Exercise prompt — Each record below gets repeated exactly, and pictures stay out of the copy.

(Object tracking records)
[Start of section]

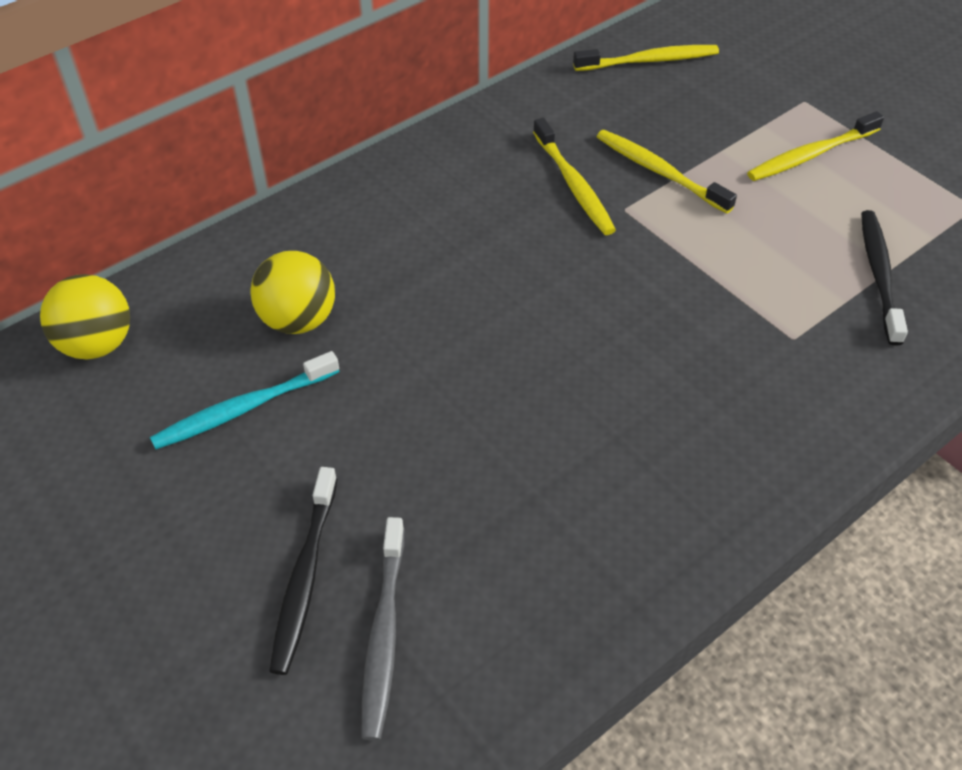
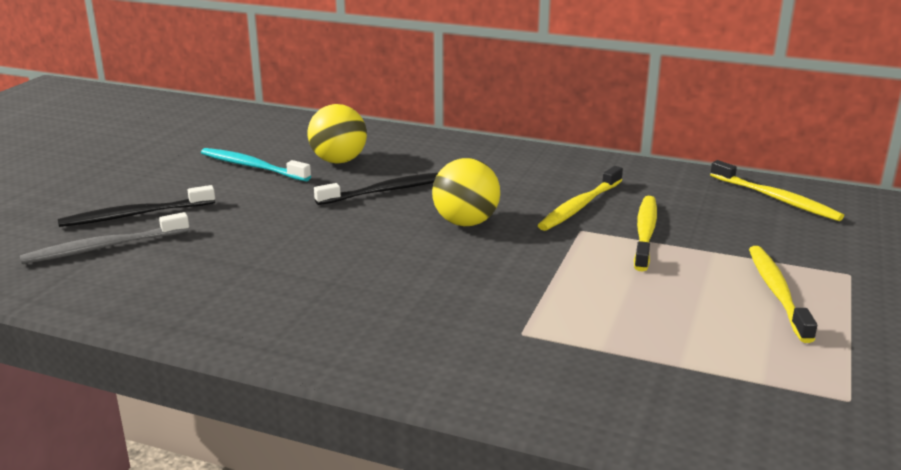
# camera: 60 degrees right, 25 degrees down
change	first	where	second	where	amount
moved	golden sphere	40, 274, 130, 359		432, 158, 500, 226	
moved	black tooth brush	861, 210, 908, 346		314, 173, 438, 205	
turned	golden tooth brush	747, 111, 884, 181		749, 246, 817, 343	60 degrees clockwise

[End of section]

Task solution —
# camera: 60 degrees right, 25 degrees down
change	first	where	second	where	amount
moved	golden sphere	40, 274, 130, 359		432, 158, 500, 226	
moved	black tooth brush	861, 210, 908, 346		314, 173, 438, 205	
turned	golden tooth brush	747, 111, 884, 181		749, 246, 817, 343	60 degrees clockwise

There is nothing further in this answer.